▶ _Assignment_: Please transcribe the data that follows exactly as given, leaving out every picture.

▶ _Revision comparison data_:
★ ★ ★ ★ ★ ★ ★
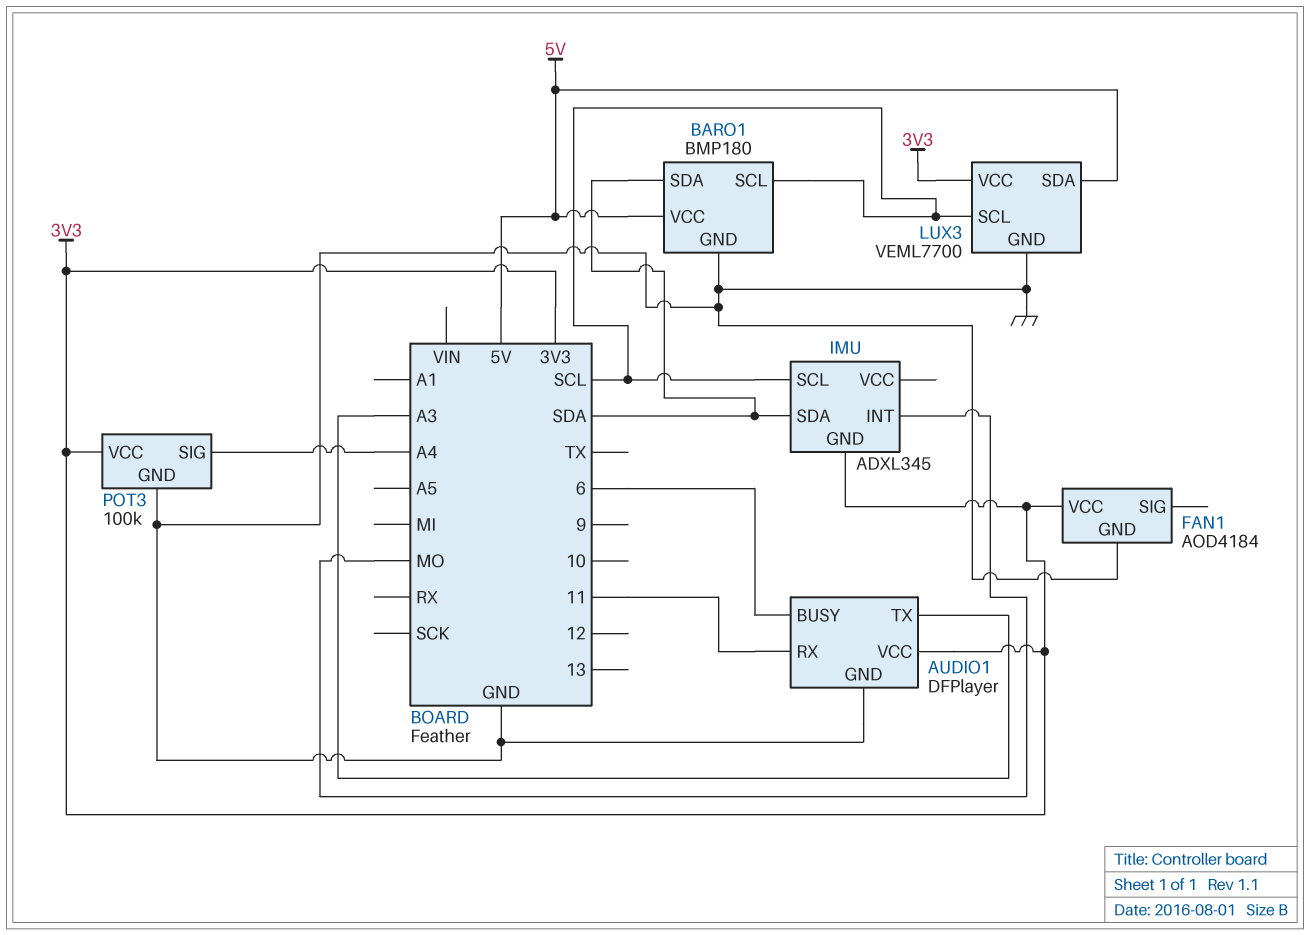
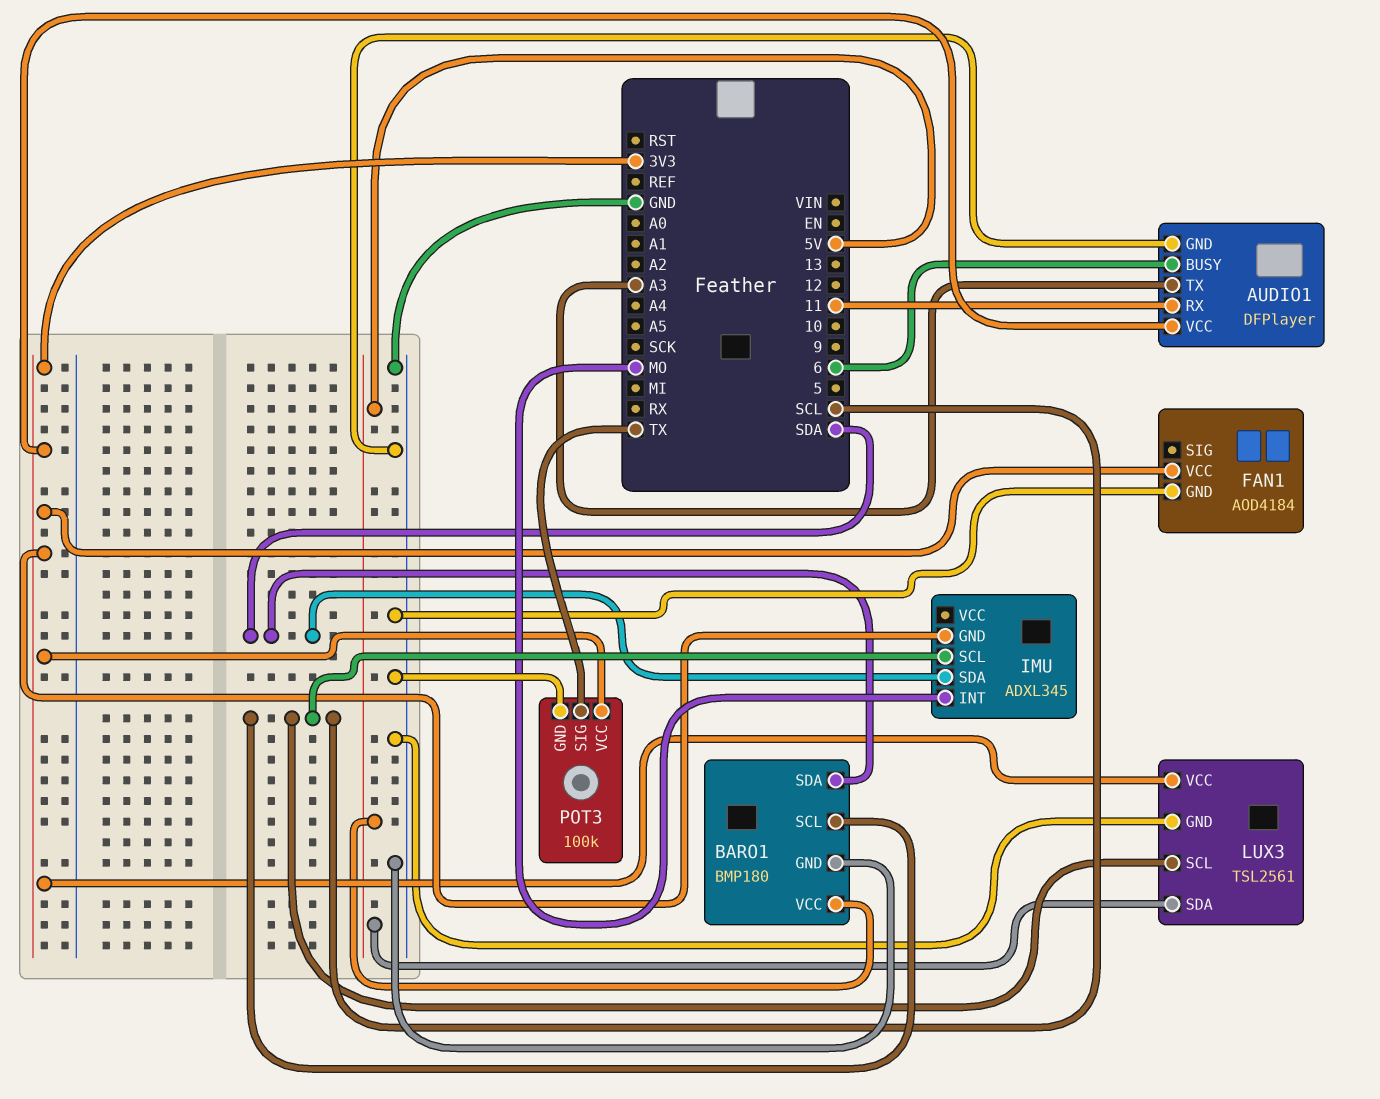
LUX3: VEML7700 -> TSL2561
POT3 pin SIG: A4 -> TX

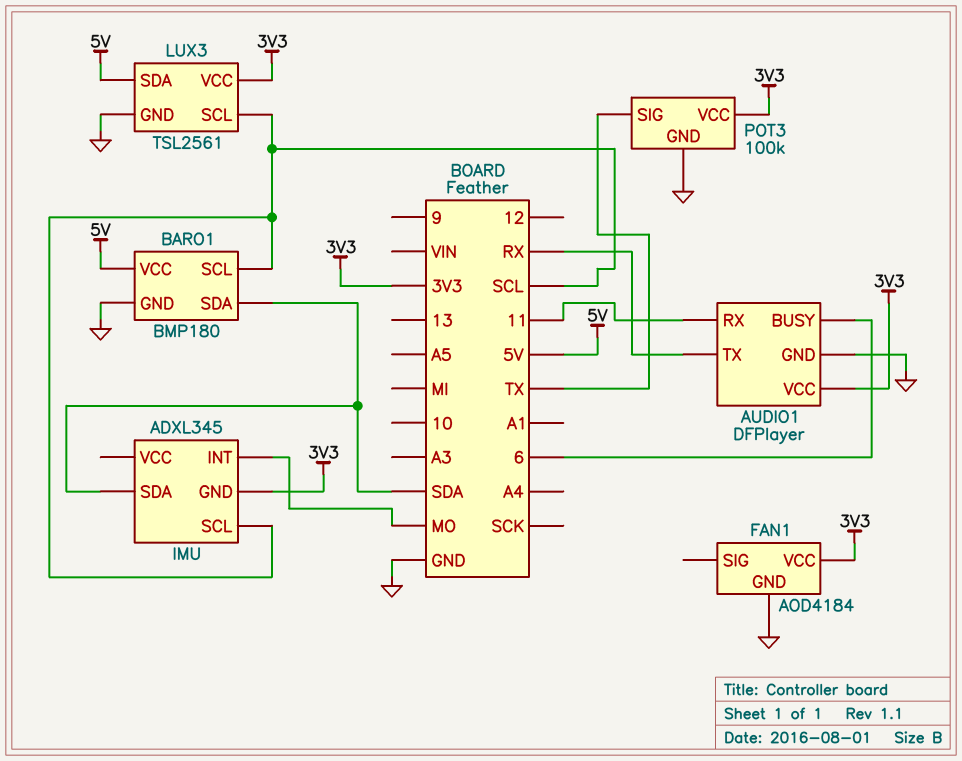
AUDIO1 pin TX: A3 -> RX

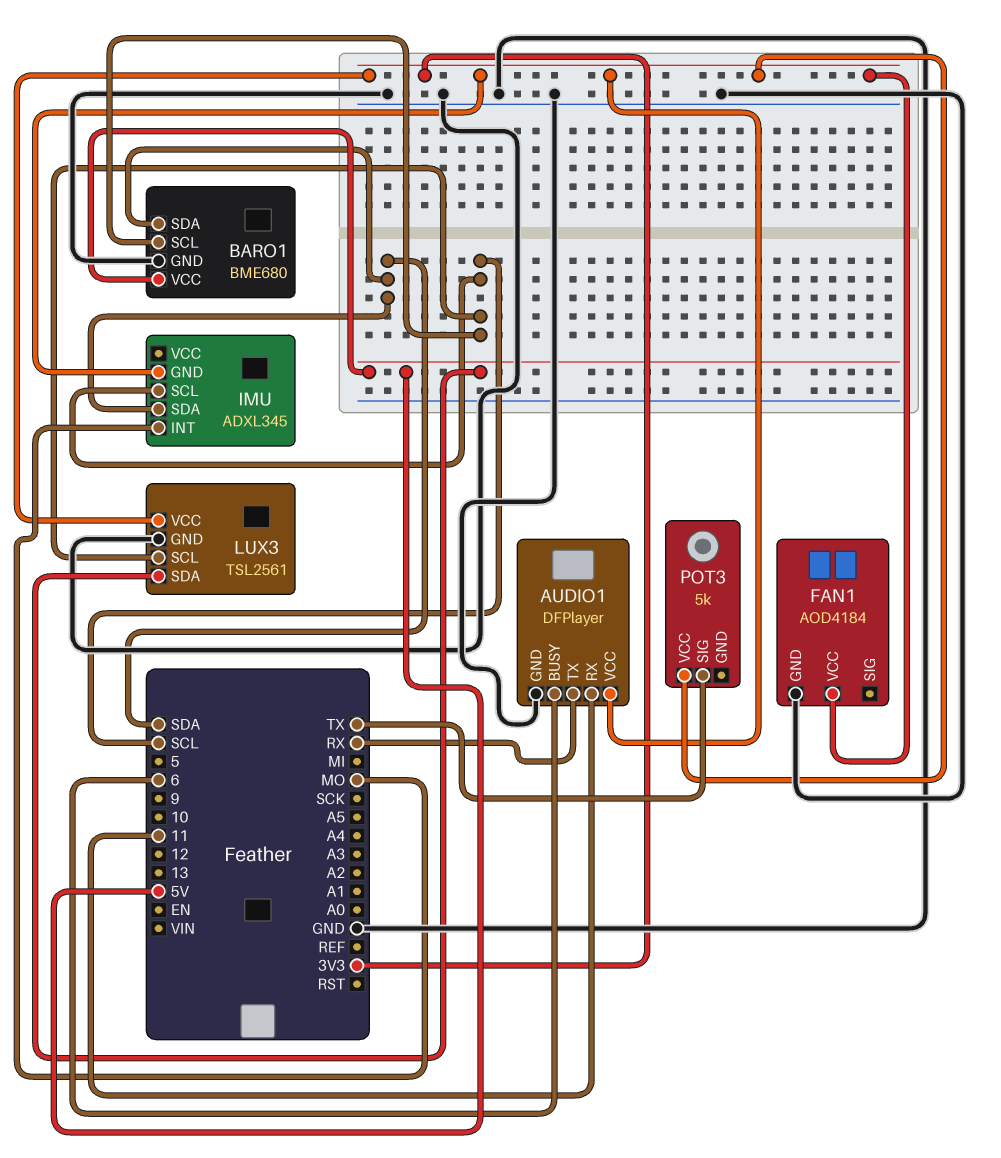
BARO1: BMP180 -> BME680
POT3: 100k -> 5k
POT3 pin GND: GND -> none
★ ★ ★ ★ ★ ★ ★
▶ _Answer_:
LUX3: VEML7700 -> TSL2561
POT3 pin SIG: A4 -> TX

AUDIO1 pin TX: A3 -> RX

BARO1: BMP180 -> BME680
POT3: 100k -> 5k
POT3 pin GND: GND -> none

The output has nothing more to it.